▸ **EXERCISE DIRECTIONS**:
Return every one of the entries below verbatim, line for line, leaving out the pictures.

▸ **DATA FOR PROCESSING**:
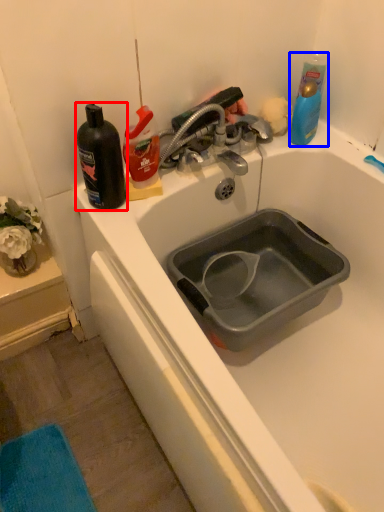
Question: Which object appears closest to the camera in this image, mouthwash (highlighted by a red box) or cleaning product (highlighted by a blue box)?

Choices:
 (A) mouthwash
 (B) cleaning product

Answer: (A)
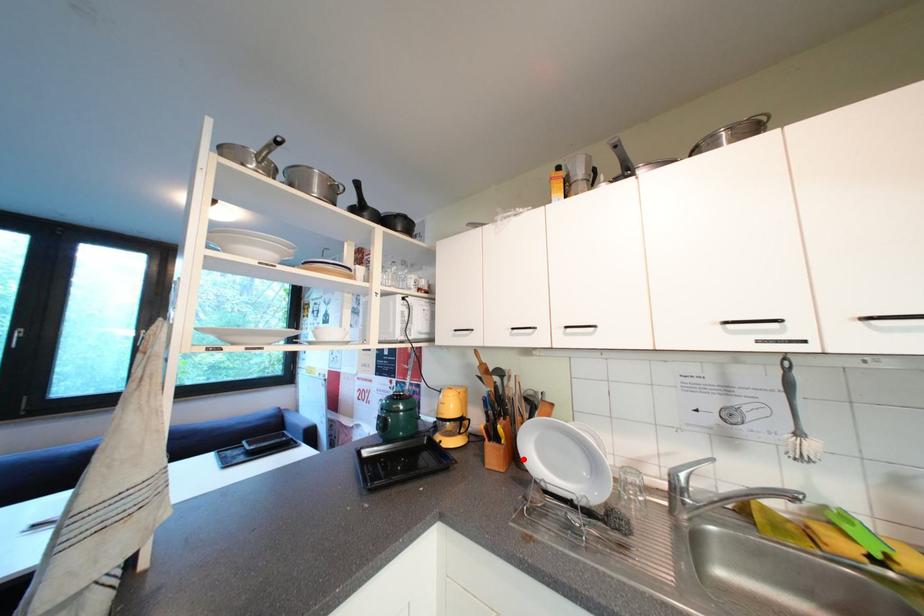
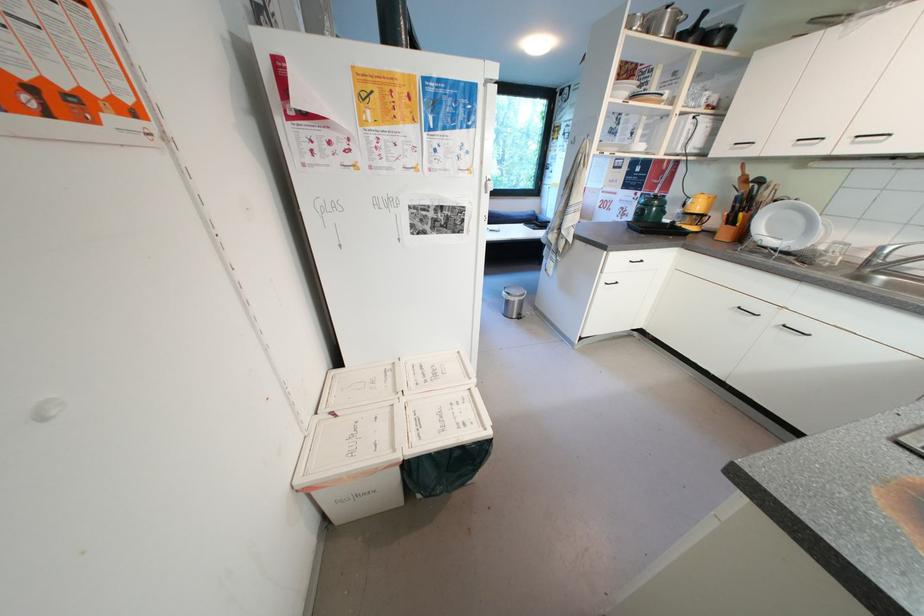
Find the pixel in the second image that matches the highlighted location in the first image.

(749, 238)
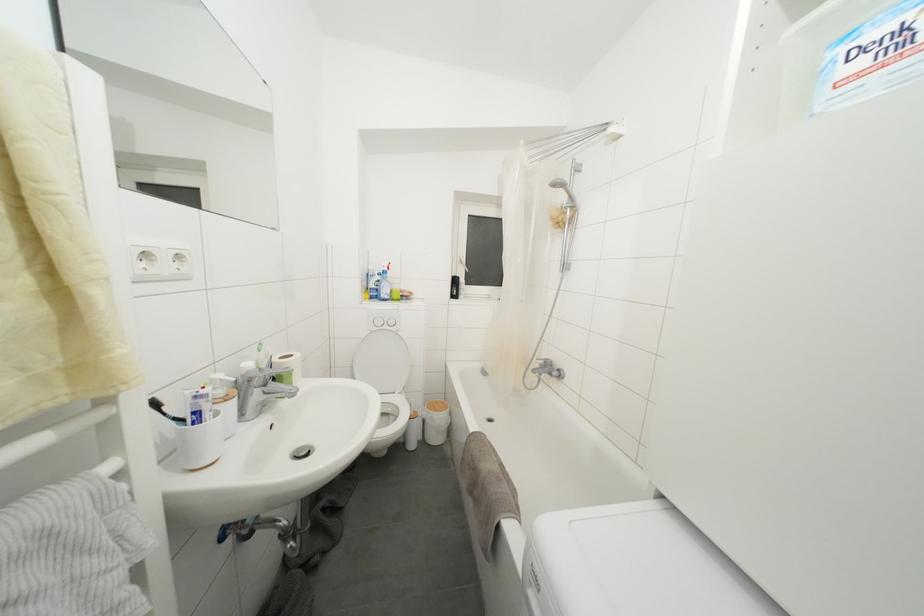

▸ **WRITTEN REPLY**:
Question: Which object appears closest to the camera in this image, mouthwash (highlighted by a red box) or cleaning product (highlighted by a blue box)?

Choices:
 (A) mouthwash
 (B) cleaning product

Answer: (A)
Find the pixel in the second image that matches the highlighted location in the first image.

(749, 238)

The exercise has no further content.